The data:
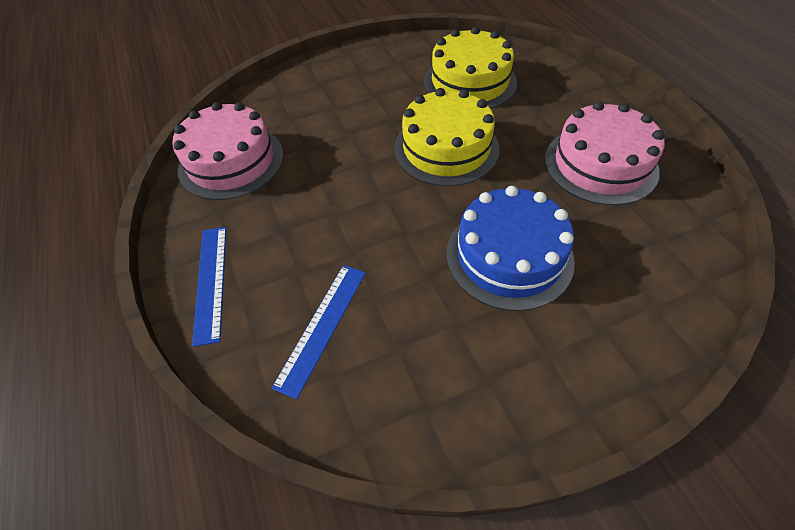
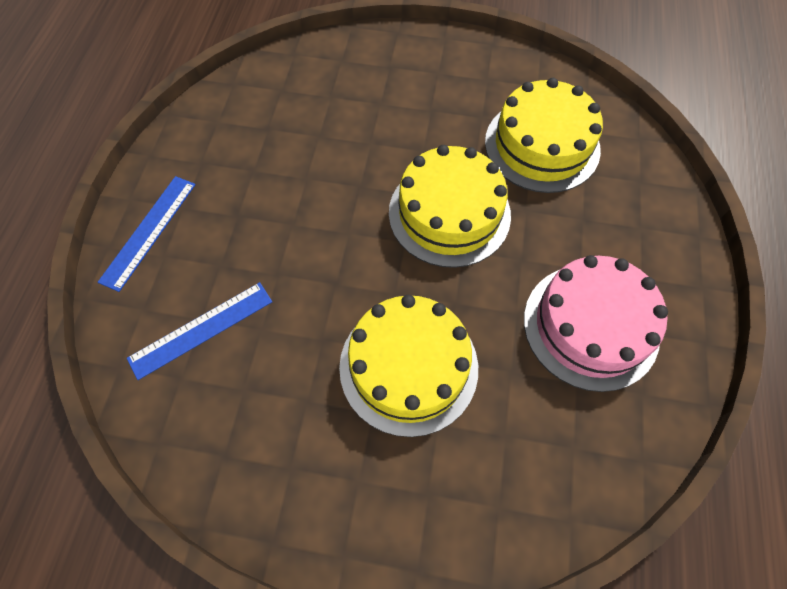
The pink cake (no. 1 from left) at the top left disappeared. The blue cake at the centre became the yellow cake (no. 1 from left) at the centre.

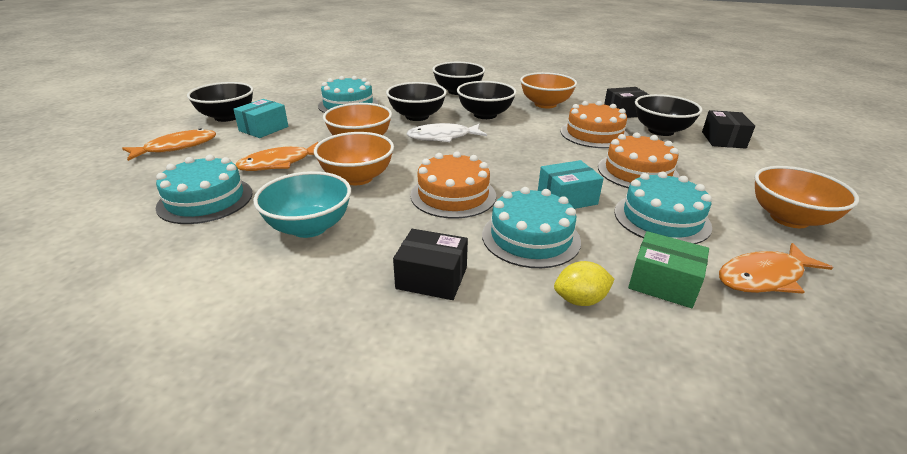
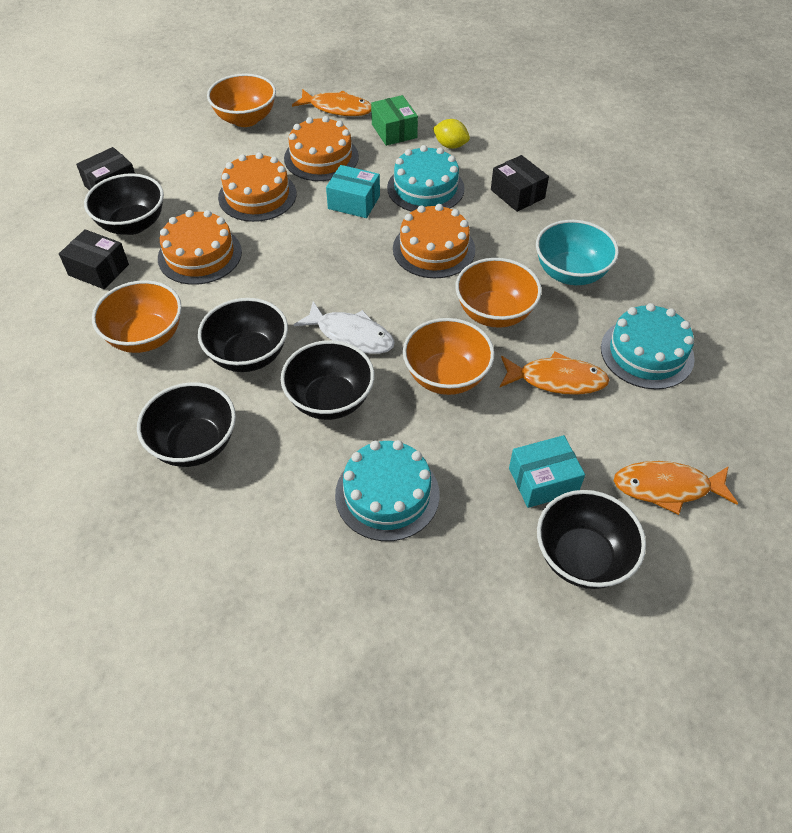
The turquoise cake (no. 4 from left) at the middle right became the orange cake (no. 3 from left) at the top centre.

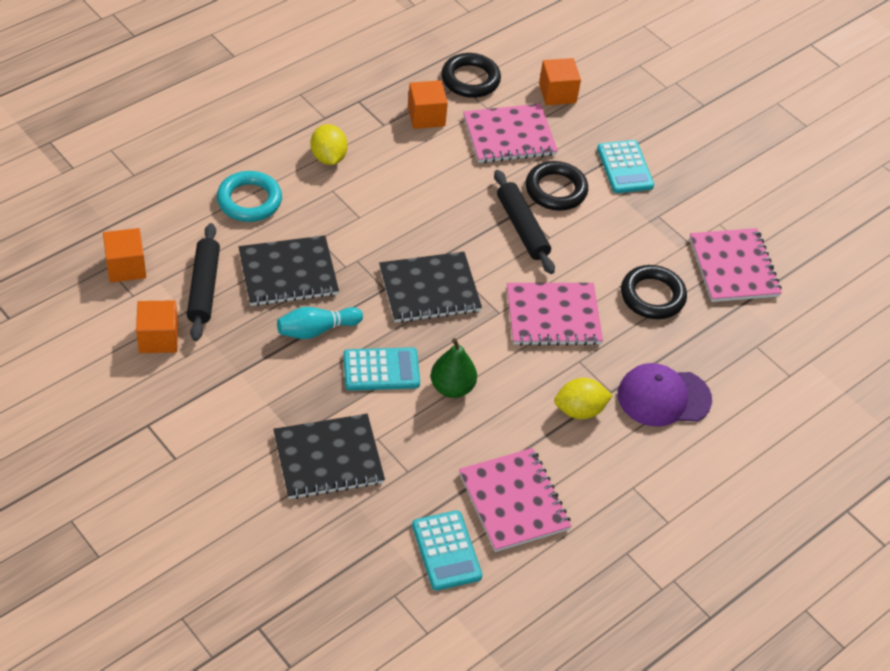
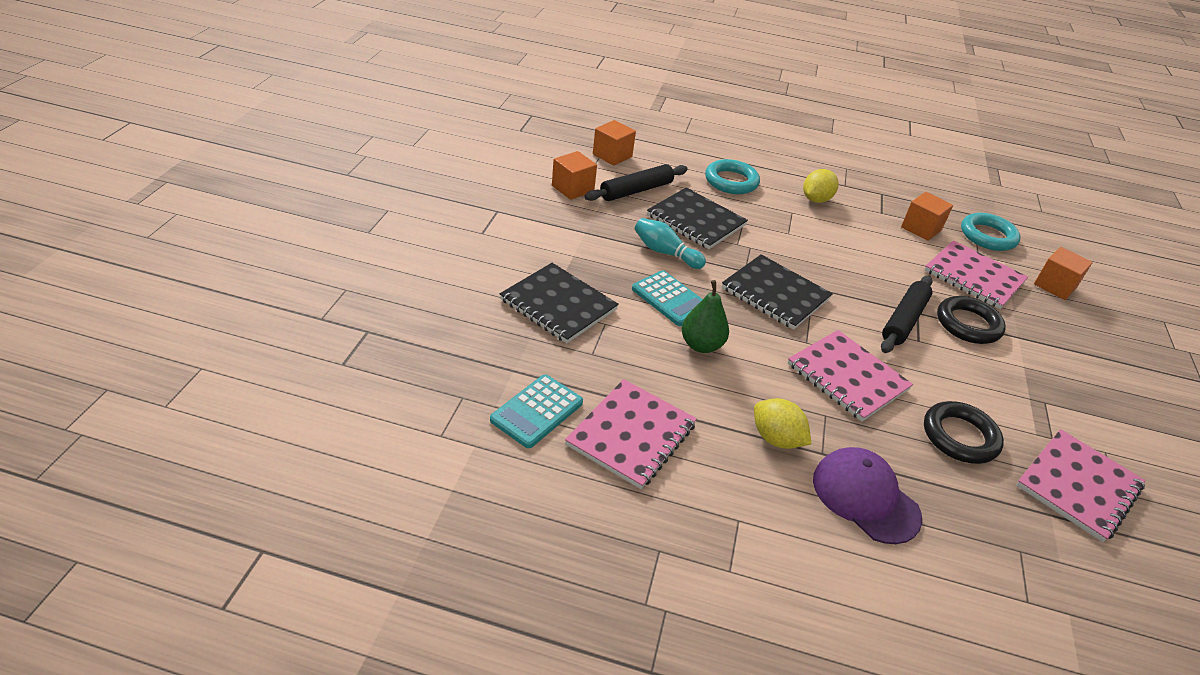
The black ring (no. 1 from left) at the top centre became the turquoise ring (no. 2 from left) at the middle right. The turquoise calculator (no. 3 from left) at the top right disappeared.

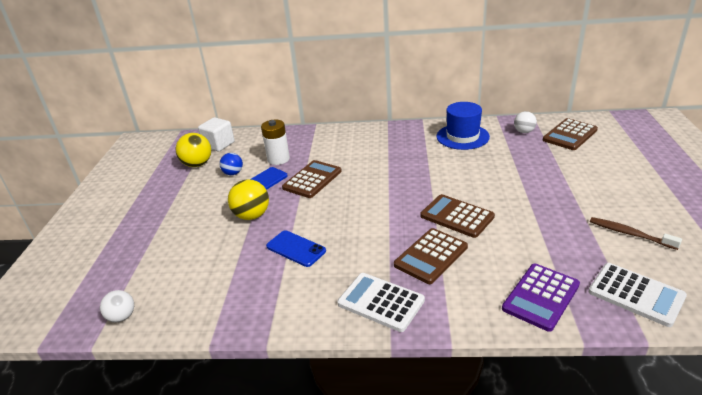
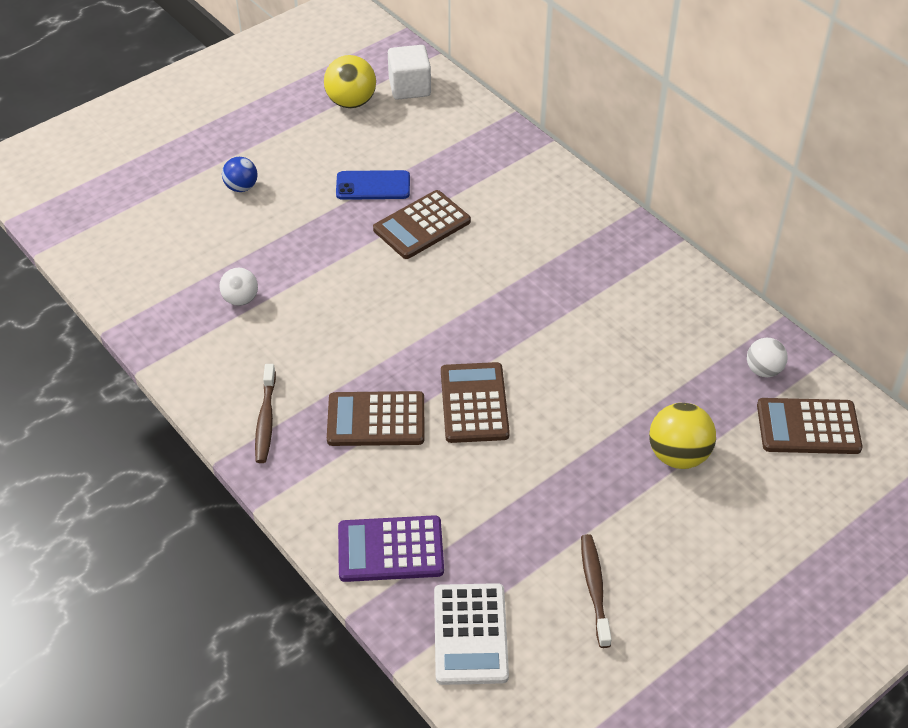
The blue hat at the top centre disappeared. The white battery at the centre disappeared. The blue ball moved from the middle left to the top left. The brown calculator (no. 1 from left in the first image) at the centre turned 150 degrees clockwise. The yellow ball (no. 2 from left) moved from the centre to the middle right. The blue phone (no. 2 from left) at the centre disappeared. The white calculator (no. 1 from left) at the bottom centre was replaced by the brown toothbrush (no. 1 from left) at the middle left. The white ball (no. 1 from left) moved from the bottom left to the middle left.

About this task: Would you repeat the material above exactly, line for line, from its first line to the line with "The black ring", including both and skipping every picture?

Written solution:
The pink cake (no. 1 from left) at the top left disappeared. The blue cake at the centre became the yellow cake (no. 1 from left) at the centre.

The turquoise cake (no. 4 from left) at the middle right became the orange cake (no. 3 from left) at the top centre.

The black ring (no. 1 from left) at the top centre became the turquoise ring (no. 2 from left) at the middle right. The turquoise calculator (no. 3 from left) at the top right disappeared.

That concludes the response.